Task goal
Where the string "none" occurs in a line of the data below, that line should be copied.

Before-and-after change data

☆ ☆ ☆

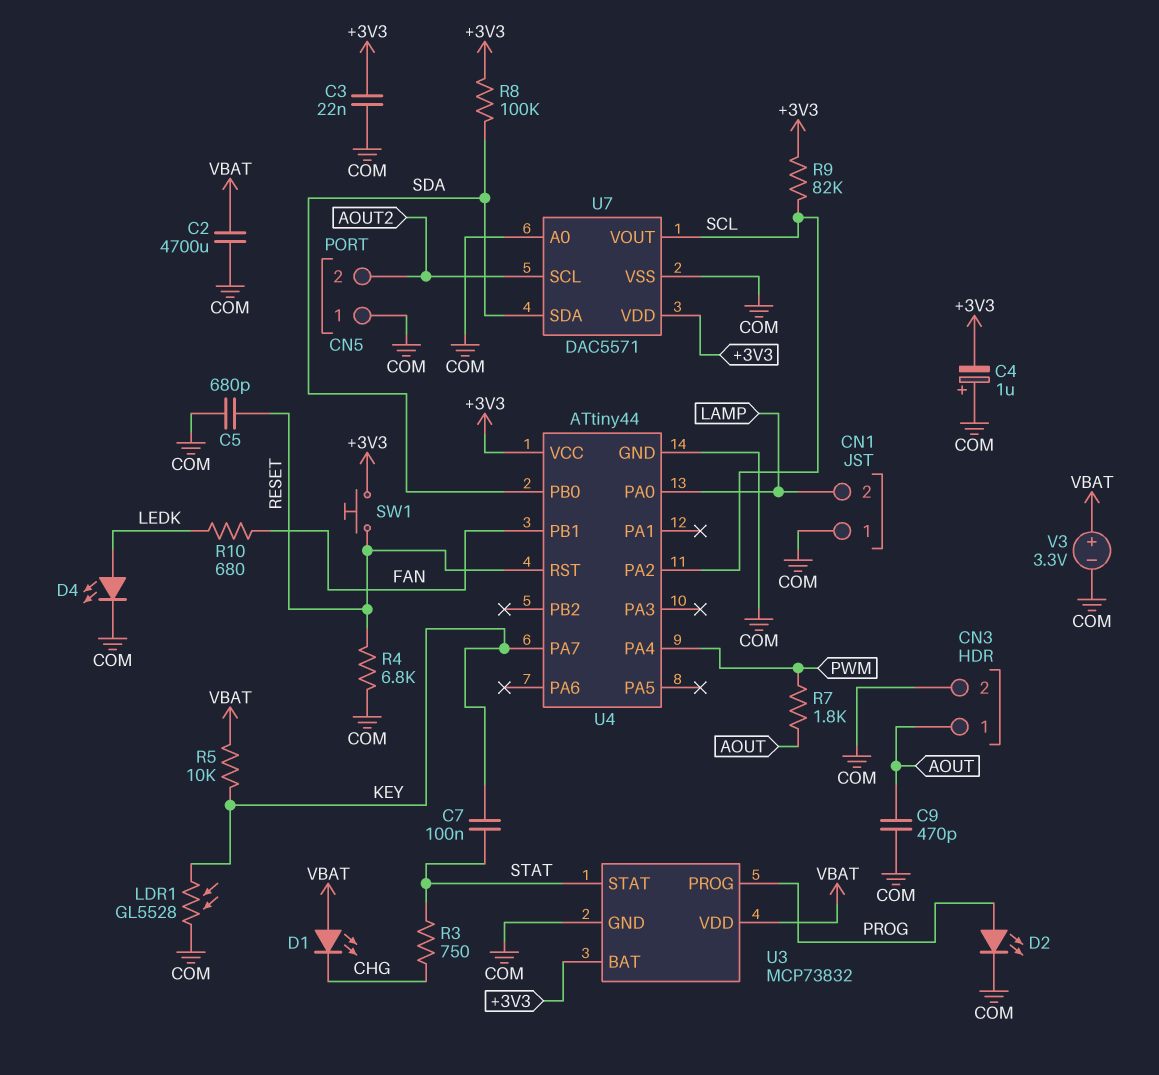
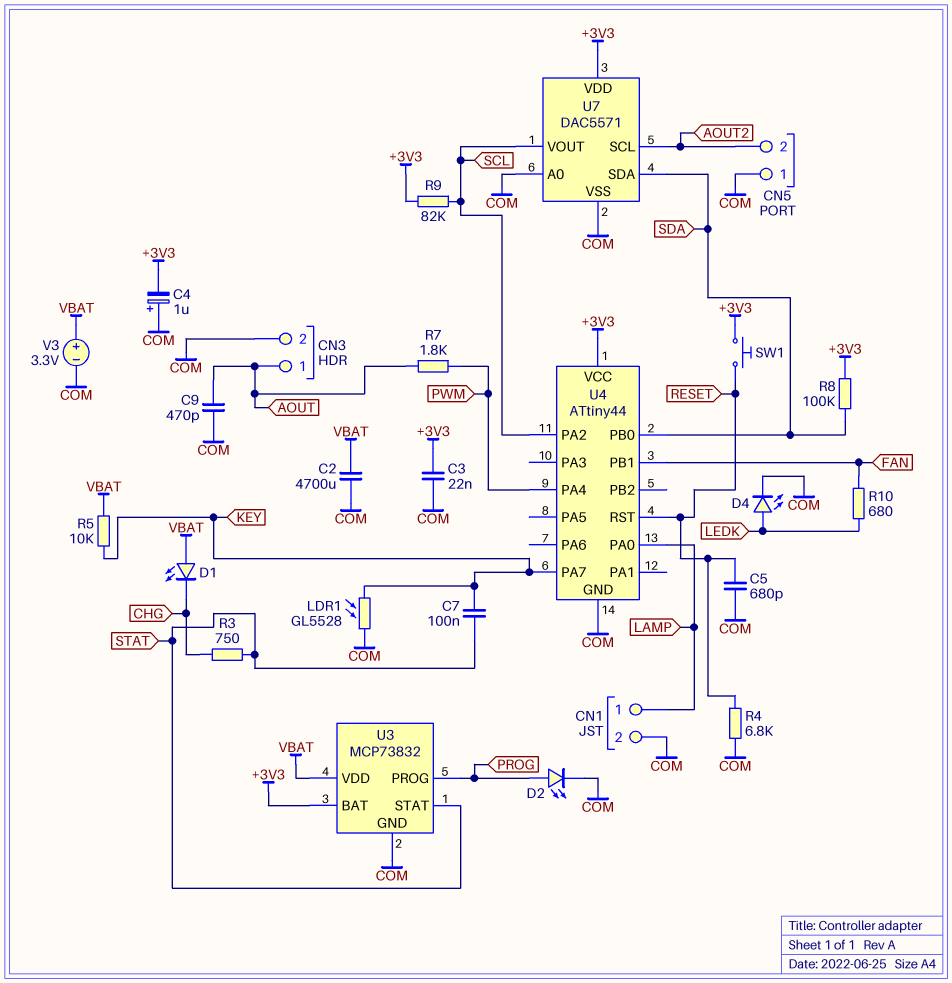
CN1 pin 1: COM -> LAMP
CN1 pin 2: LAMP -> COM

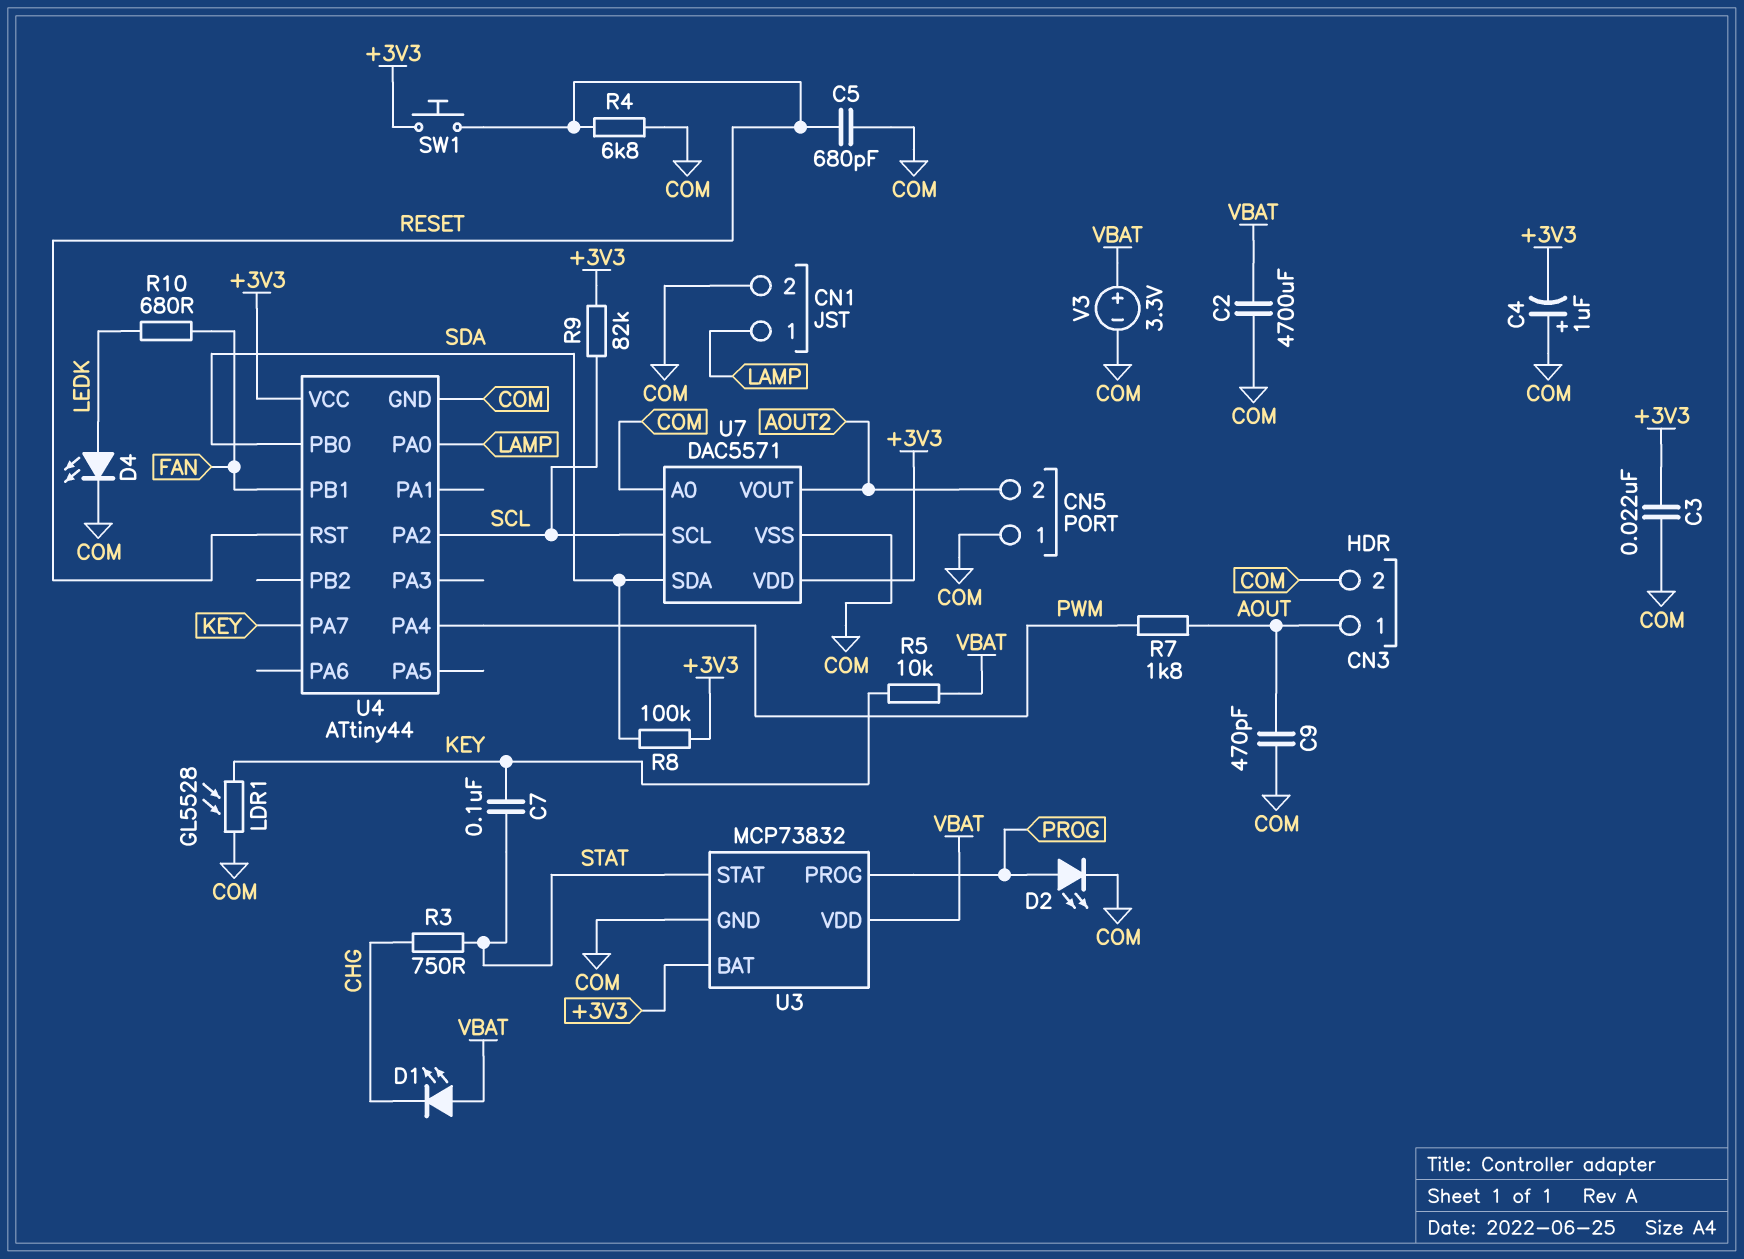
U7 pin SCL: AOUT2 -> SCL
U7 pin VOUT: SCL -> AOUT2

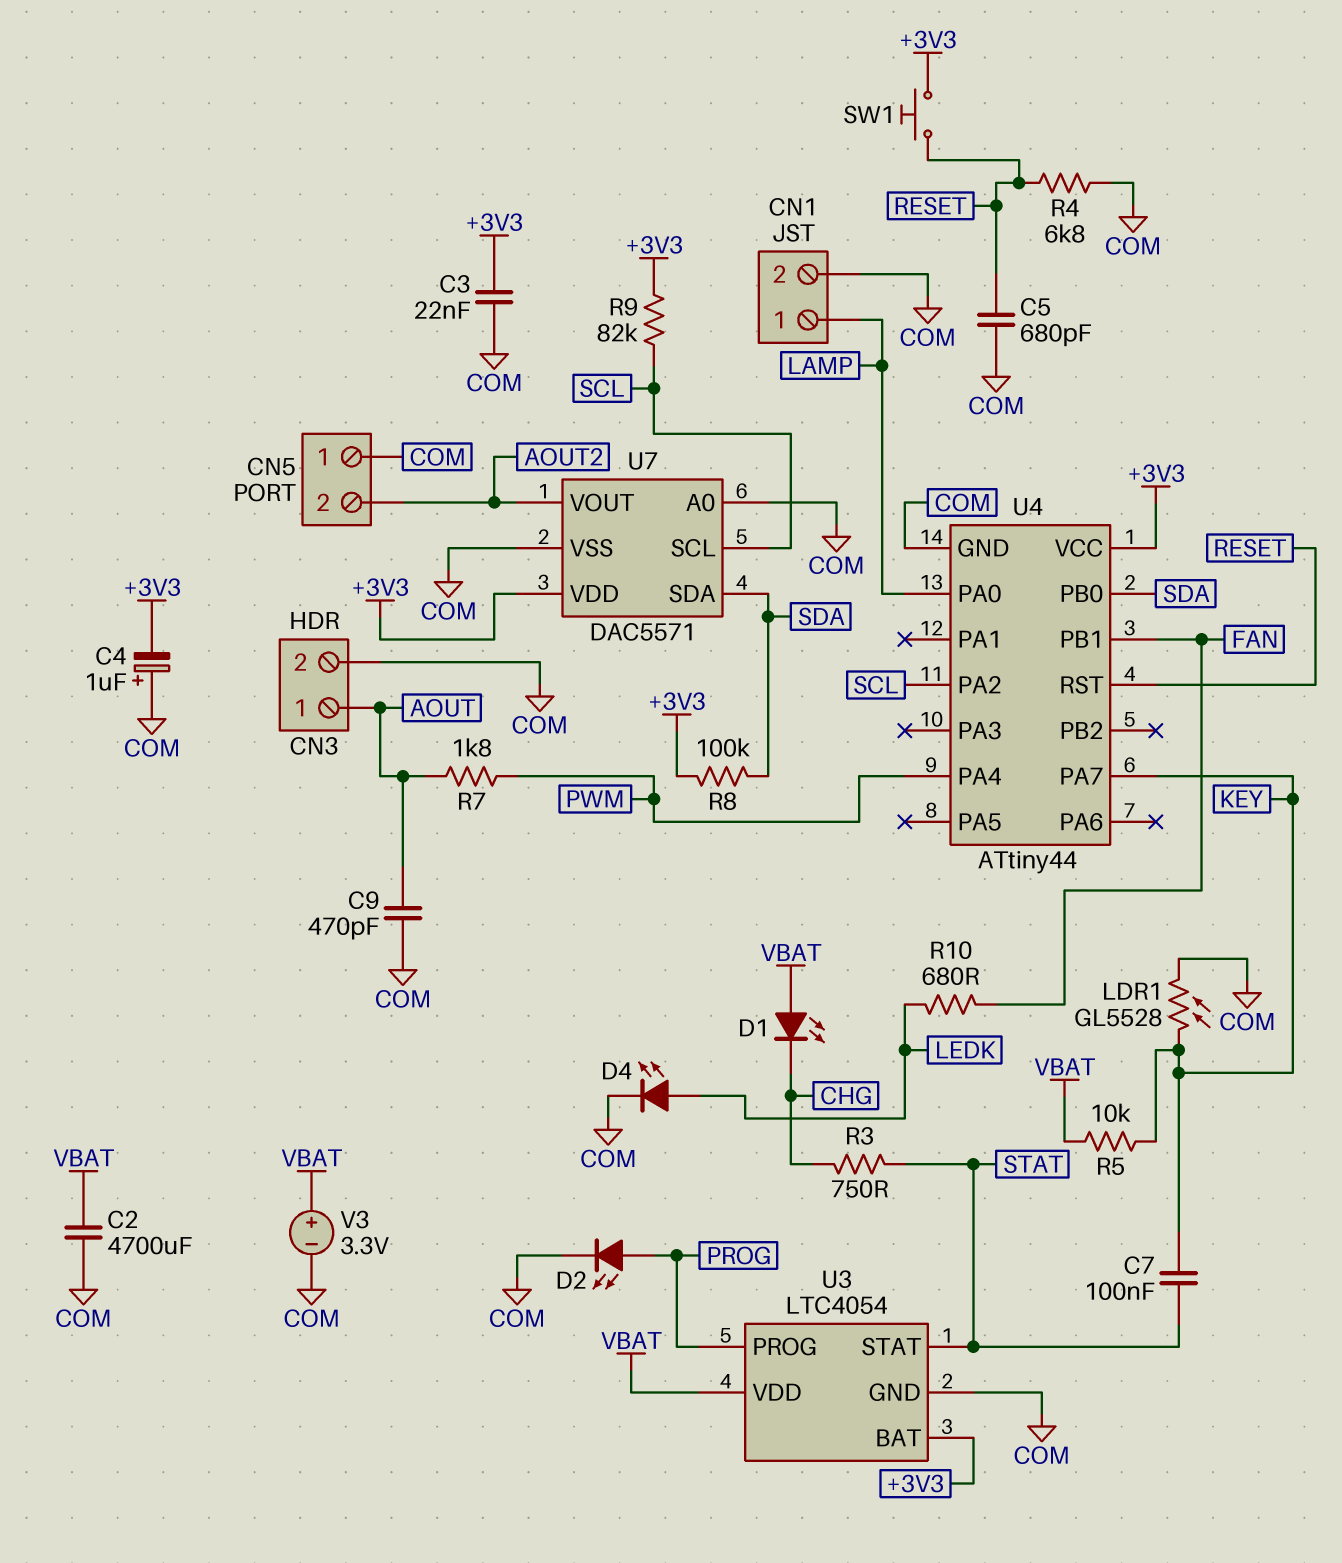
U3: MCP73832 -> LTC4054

☆ ☆ ☆

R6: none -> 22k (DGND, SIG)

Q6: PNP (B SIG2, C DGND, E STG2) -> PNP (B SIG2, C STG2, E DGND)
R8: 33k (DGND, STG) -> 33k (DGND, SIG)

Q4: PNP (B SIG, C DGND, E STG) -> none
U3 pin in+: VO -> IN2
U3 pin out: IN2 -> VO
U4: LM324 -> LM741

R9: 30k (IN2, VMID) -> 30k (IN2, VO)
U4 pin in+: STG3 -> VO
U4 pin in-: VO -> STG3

☆ ☆ ☆

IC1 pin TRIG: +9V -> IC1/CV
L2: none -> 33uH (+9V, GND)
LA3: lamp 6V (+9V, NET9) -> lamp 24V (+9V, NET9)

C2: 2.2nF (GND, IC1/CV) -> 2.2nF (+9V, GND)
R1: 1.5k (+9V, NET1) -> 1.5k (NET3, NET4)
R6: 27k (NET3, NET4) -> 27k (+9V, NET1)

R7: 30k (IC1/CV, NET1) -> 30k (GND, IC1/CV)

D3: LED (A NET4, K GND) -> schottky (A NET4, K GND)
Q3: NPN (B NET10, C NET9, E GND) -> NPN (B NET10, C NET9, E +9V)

☆ ☆ ☆

Response to this task
R6: none -> 22k (DGND, SIG)
Q4: PNP (B SIG, C DGND, E STG) -> none
L2: none -> 33uH (+9V, GND)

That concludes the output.